→ Records for this task

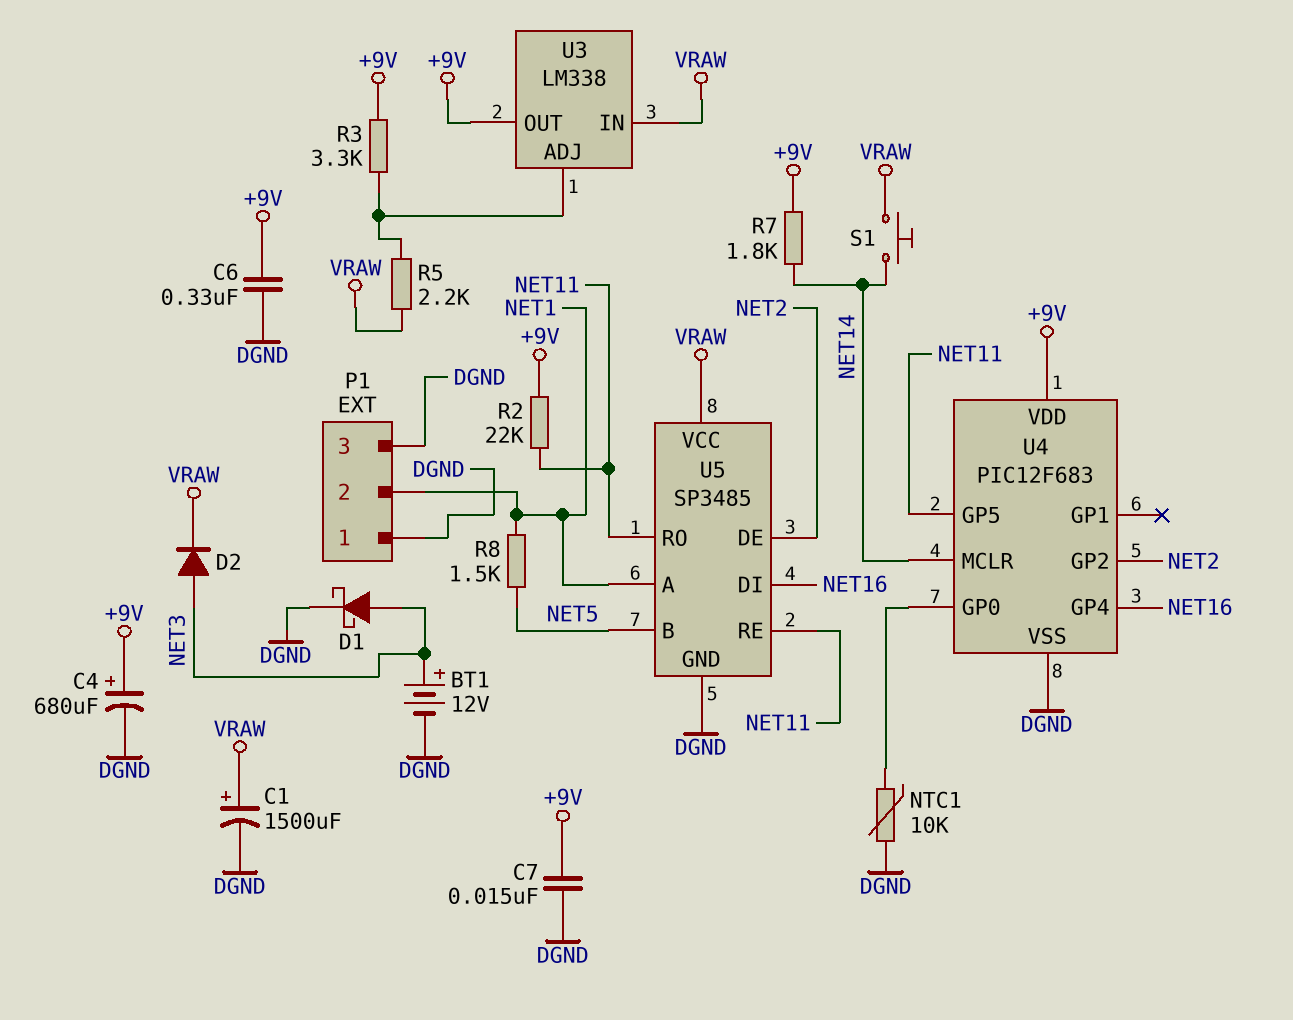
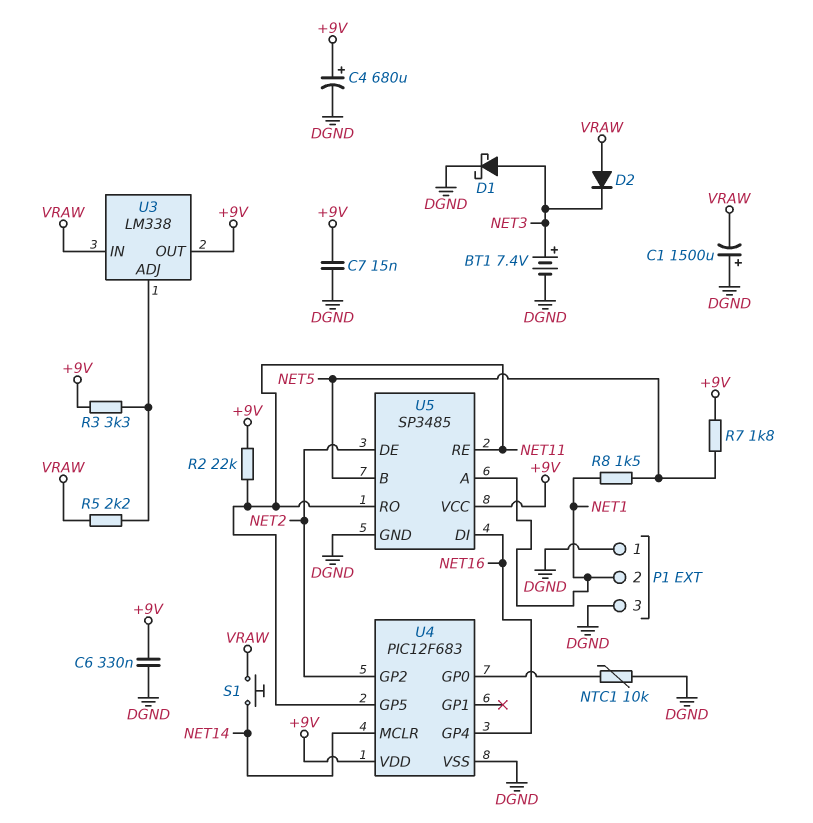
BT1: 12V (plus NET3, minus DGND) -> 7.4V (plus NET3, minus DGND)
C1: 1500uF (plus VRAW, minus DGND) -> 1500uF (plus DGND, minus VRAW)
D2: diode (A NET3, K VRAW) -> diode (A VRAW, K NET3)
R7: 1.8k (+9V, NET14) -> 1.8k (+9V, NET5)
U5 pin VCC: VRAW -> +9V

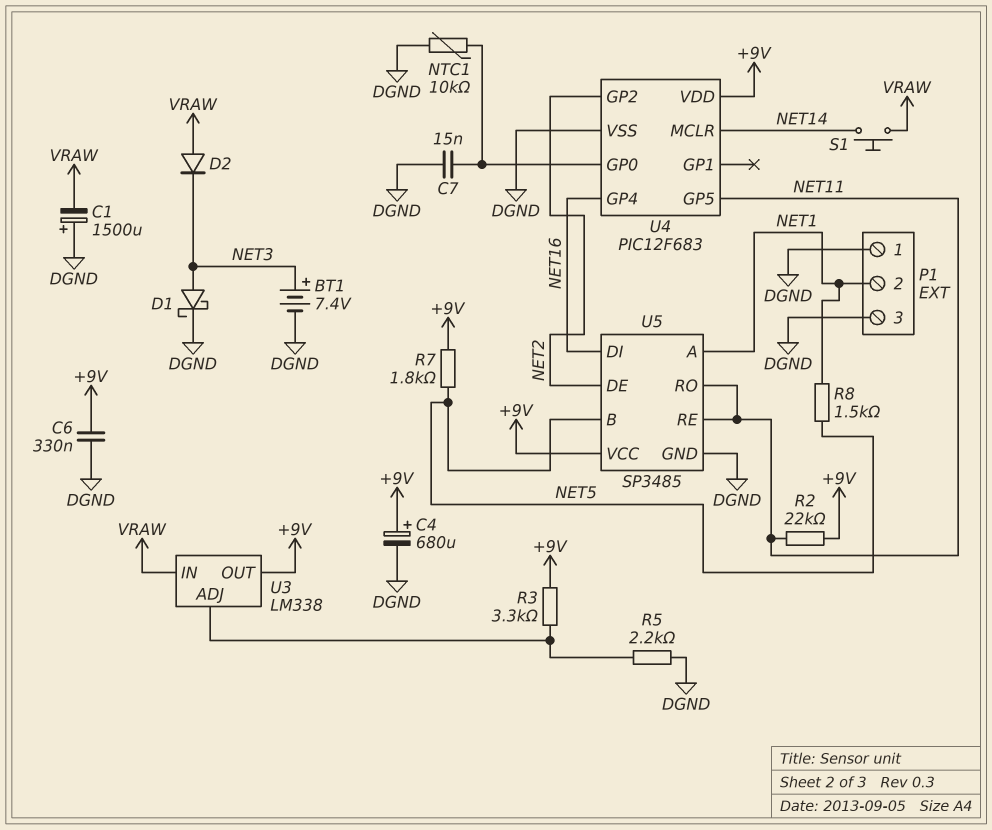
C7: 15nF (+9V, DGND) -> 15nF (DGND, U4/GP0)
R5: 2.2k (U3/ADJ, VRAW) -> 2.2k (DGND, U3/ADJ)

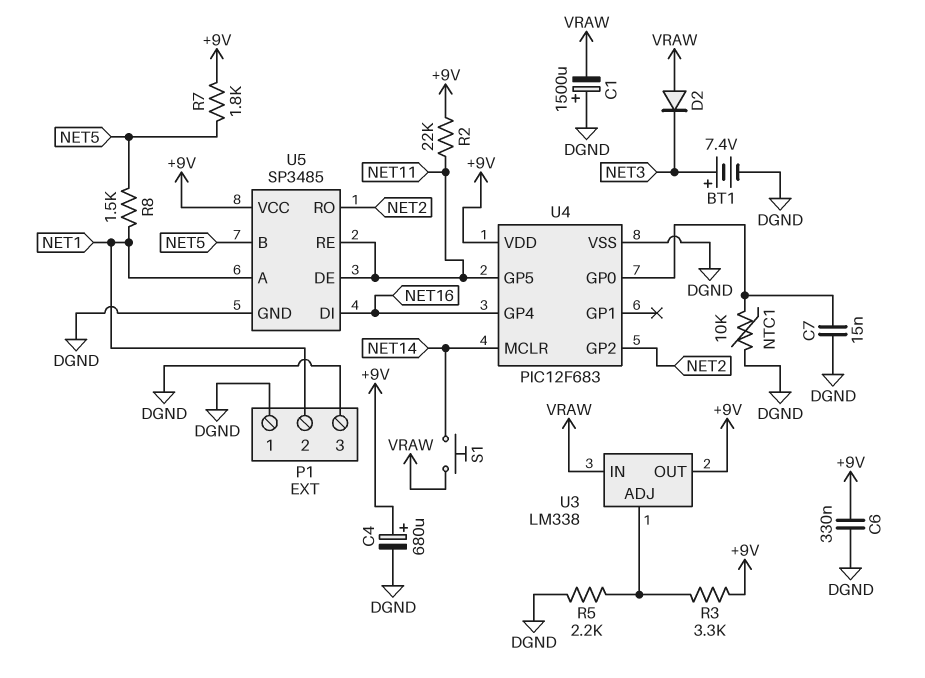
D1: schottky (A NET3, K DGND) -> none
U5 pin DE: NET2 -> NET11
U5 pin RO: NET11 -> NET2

→ Assignment
Write out each entry exactly; any pictures stay out of the copy.

→ Output for this task
BT1: 12V (plus NET3, minus DGND) -> 7.4V (plus NET3, minus DGND)
C1: 1500uF (plus VRAW, minus DGND) -> 1500uF (plus DGND, minus VRAW)
D2: diode (A NET3, K VRAW) -> diode (A VRAW, K NET3)
R7: 1.8k (+9V, NET14) -> 1.8k (+9V, NET5)
U5 pin VCC: VRAW -> +9V

C7: 15nF (+9V, DGND) -> 15nF (DGND, U4/GP0)
R5: 2.2k (U3/ADJ, VRAW) -> 2.2k (DGND, U3/ADJ)

D1: schottky (A NET3, K DGND) -> none
U5 pin DE: NET2 -> NET11
U5 pin RO: NET11 -> NET2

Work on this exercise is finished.